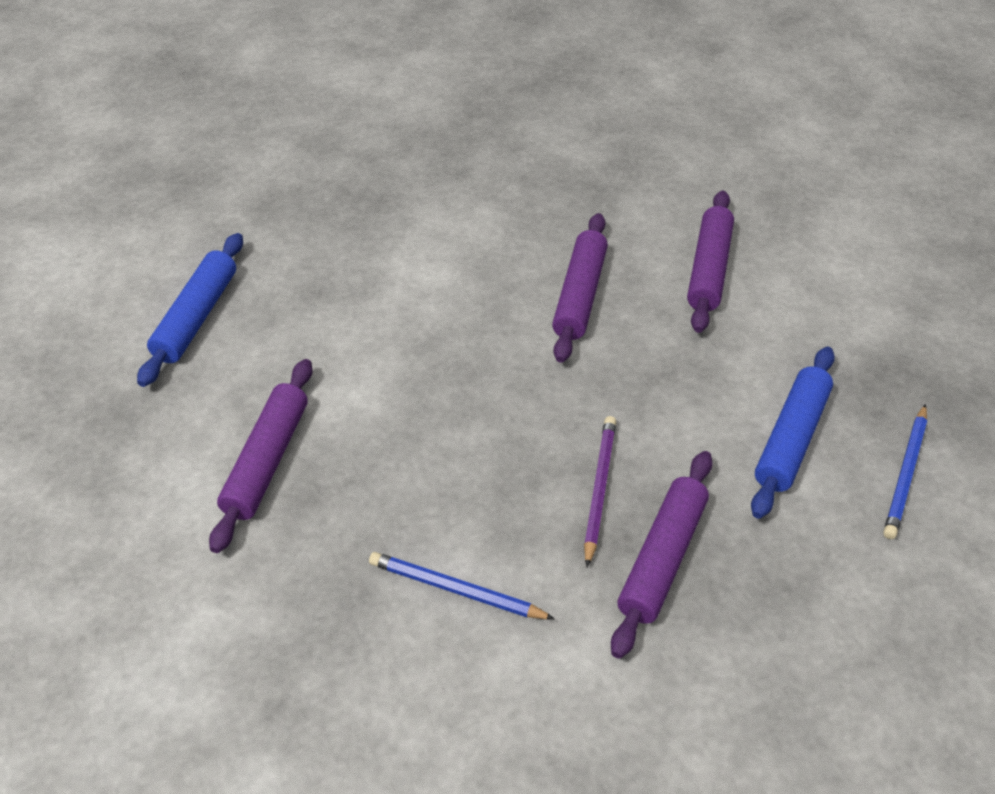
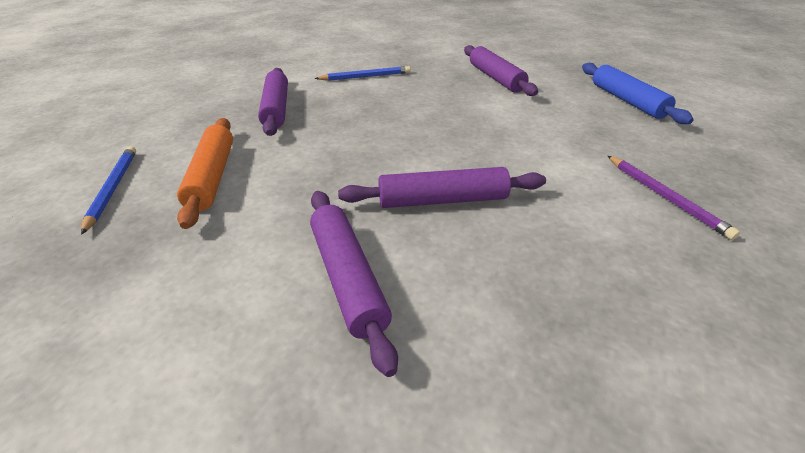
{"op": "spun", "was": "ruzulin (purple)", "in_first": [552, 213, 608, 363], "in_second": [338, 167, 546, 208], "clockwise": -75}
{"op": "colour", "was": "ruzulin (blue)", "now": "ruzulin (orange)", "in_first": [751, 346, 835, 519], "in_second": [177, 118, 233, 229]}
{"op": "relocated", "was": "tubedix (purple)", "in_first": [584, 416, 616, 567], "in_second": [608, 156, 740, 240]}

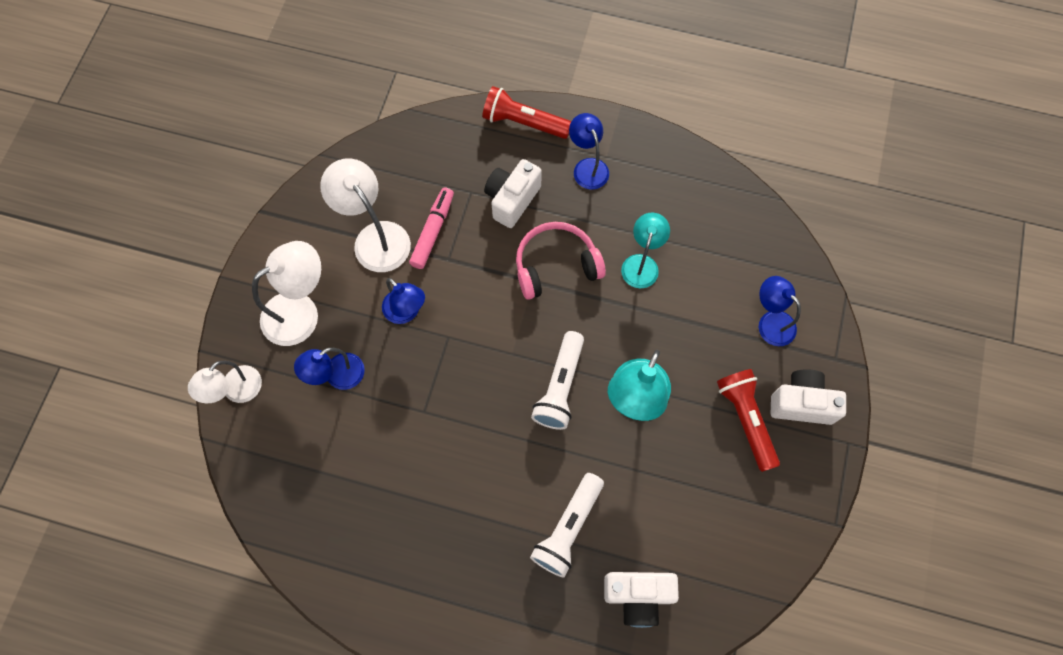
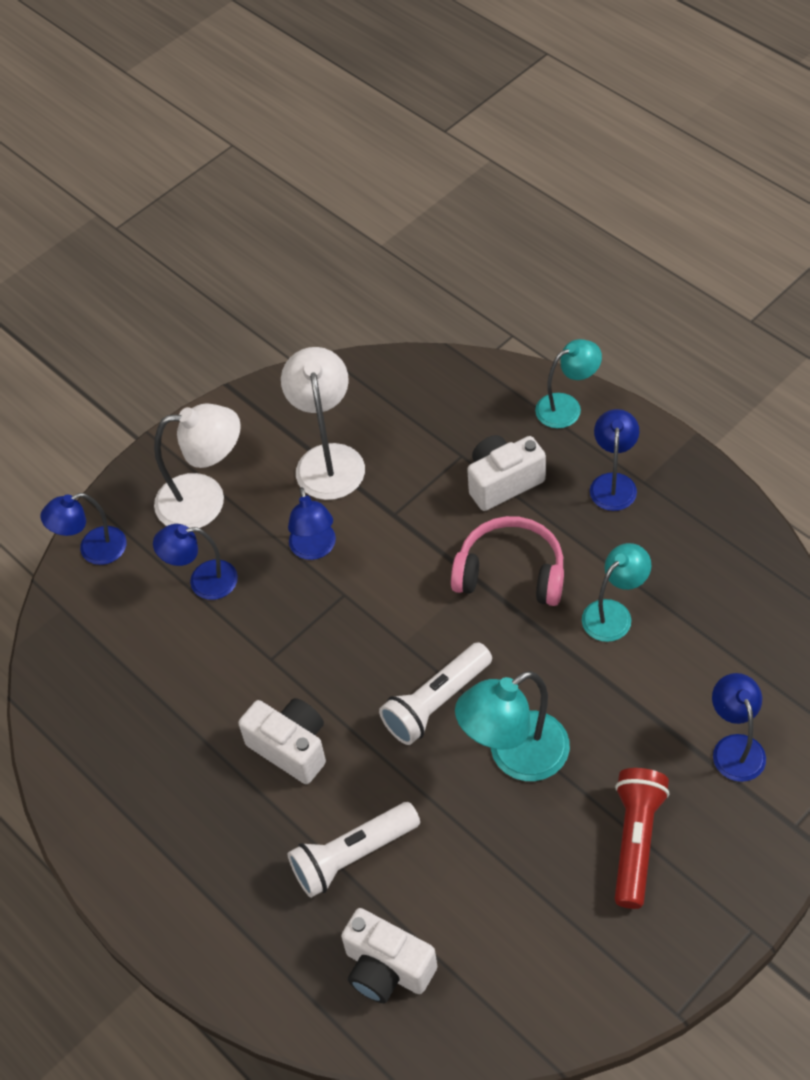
{"op": "exchanged", "was": "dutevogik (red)", "now": "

# [WHAT IS BEING ASKED]
Search the data and copy each line containing "ruzulin".

# [RESULT OF THE EXERCISE]
{"op": "spun", "was": "ruzulin (purple)", "in_first": [552, 213, 608, 363], "in_second": [338, 167, 546, 208], "clockwise": -75}
{"op": "colour", "was": "ruzulin (blue)", "now": "ruzulin (orange)", "in_first": [751, 346, 835, 519], "in_second": [177, 118, 233, 229]}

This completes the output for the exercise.